[ACTION ITEM]:
Each line below from the one containing "pos1: [434, 304]" through the one containing "before: white pawn" should be output exactly as it stands, and no other line should appear.

[PROVIDED DATA]:
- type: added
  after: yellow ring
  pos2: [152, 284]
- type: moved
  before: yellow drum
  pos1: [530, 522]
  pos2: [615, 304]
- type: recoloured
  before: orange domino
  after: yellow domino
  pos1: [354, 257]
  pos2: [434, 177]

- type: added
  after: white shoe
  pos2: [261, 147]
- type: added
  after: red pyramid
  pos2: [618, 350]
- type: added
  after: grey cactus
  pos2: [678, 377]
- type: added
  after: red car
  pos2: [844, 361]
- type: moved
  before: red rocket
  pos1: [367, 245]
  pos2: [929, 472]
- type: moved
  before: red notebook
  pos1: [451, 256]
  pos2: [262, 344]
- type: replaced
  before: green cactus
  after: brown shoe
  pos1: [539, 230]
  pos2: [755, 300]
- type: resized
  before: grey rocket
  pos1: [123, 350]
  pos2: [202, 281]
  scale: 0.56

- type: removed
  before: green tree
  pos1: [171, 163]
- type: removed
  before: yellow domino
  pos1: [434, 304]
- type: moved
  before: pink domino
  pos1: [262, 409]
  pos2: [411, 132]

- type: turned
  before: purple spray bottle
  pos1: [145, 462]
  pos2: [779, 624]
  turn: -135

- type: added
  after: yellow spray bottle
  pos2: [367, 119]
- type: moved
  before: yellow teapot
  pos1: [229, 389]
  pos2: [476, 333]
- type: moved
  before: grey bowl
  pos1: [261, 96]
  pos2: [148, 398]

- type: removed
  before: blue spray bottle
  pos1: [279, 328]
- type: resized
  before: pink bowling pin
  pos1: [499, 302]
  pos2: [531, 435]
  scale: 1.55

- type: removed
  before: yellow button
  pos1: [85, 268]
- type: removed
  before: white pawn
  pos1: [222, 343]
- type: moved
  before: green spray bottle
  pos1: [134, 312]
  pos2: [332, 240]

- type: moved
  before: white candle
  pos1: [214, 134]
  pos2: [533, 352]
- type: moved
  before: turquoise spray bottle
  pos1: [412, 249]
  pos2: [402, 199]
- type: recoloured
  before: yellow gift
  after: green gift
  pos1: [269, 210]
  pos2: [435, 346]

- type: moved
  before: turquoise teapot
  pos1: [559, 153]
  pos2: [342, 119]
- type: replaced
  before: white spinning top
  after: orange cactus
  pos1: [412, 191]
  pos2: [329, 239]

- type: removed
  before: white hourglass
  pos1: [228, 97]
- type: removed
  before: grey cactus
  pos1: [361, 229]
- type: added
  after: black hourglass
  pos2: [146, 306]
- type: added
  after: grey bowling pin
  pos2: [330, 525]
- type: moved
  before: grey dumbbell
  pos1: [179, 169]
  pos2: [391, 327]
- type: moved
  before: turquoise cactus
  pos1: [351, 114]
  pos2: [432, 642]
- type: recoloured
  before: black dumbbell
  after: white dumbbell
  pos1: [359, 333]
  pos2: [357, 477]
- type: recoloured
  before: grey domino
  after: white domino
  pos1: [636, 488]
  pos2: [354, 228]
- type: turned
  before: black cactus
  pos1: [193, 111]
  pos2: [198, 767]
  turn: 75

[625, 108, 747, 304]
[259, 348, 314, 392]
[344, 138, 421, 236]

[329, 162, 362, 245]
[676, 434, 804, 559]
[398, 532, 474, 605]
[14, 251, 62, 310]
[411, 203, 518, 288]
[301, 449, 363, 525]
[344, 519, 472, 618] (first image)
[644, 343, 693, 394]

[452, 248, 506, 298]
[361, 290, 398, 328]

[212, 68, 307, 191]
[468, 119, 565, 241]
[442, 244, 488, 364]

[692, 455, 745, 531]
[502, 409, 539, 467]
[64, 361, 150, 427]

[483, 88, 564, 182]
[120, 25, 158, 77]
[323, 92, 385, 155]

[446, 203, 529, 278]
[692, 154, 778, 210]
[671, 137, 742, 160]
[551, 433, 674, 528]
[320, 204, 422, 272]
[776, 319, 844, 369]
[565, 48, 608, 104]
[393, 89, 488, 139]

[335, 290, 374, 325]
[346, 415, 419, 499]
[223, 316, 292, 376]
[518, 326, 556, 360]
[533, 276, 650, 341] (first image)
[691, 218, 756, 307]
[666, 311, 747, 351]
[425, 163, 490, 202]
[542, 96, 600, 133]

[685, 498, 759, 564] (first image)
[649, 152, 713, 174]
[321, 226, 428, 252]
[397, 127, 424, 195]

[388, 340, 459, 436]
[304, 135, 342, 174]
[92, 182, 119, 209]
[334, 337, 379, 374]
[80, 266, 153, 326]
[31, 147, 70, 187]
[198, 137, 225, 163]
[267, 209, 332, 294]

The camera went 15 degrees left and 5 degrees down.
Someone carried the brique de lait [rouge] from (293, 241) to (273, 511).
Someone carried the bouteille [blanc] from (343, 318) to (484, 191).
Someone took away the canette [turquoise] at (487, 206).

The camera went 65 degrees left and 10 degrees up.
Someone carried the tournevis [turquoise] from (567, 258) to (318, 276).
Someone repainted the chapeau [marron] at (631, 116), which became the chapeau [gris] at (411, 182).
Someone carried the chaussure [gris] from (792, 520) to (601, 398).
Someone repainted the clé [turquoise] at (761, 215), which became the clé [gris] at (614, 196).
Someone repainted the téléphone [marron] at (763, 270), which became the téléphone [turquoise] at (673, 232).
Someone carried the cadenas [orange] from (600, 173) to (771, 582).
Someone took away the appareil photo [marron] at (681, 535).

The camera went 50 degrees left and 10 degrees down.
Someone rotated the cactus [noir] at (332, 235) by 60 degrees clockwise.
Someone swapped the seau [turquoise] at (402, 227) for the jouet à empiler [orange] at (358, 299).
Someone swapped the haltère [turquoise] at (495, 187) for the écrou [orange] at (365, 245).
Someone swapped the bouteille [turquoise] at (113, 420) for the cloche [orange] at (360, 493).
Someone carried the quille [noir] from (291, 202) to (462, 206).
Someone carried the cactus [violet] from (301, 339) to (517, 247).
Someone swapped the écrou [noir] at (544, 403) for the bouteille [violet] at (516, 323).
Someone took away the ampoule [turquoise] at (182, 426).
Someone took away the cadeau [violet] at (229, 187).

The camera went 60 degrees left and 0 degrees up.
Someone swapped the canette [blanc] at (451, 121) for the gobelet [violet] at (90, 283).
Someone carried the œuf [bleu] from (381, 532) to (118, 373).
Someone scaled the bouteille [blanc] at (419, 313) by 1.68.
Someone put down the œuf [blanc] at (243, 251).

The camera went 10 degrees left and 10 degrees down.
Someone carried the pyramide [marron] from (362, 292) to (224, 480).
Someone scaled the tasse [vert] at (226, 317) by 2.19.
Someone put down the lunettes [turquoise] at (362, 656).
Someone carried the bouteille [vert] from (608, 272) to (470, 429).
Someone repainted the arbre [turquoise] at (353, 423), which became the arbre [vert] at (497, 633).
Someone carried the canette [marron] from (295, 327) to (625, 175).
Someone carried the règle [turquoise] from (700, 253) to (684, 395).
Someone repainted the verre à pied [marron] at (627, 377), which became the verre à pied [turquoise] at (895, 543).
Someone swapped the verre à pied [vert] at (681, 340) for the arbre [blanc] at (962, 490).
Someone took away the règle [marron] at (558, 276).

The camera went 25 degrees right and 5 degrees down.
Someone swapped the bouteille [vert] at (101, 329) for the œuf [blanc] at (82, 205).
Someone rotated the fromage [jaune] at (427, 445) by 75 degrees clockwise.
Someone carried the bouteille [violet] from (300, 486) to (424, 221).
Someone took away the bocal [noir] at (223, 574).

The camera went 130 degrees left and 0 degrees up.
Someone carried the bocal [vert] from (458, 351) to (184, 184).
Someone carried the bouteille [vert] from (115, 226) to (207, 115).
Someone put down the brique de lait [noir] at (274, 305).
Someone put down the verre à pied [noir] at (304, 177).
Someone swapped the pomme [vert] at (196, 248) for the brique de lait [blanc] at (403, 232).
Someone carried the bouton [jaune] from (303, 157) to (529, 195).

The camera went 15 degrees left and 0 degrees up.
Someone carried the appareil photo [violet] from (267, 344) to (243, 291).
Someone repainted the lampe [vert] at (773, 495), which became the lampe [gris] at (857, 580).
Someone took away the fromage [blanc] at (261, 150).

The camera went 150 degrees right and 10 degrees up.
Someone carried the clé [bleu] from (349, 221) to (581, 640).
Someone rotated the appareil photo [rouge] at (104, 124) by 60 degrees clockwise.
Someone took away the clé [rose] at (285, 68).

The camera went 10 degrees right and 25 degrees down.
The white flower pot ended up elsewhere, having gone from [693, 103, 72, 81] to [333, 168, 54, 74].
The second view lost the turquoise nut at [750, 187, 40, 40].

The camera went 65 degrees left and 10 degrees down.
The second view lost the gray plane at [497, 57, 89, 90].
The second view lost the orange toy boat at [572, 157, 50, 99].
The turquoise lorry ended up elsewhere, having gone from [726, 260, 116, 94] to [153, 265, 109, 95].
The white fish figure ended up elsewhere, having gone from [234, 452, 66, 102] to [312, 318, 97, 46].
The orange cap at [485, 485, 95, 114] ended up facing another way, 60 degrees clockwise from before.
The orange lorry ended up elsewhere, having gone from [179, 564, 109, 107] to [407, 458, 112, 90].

[EXERCISE ANSWER]:
  pos1: [434, 304]
- type: moved
  before: pink domino
  pos1: [262, 409]
  pos2: [411, 132]

- type: turned
  before: purple spray bottle
  pos1: [145, 462]
  pos2: [779, 624]
  turn: -135

- type: added
  after: yellow spray bottle
  pos2: [367, 119]
- type: moved
  before: yellow teapot
  pos1: [229, 389]
  pos2: [476, 333]
- type: moved
  before: grey bowl
  pos1: [261, 96]
  pos2: [148, 398]

- type: removed
  before: blue spray bottle
  pos1: [279, 328]
- type: resized
  before: pink bowling pin
  pos1: [499, 302]
  pos2: [531, 435]
  scale: 1.55

- type: removed
  before: yellow button
  pos1: [85, 268]
- type: removed
  before: white pawn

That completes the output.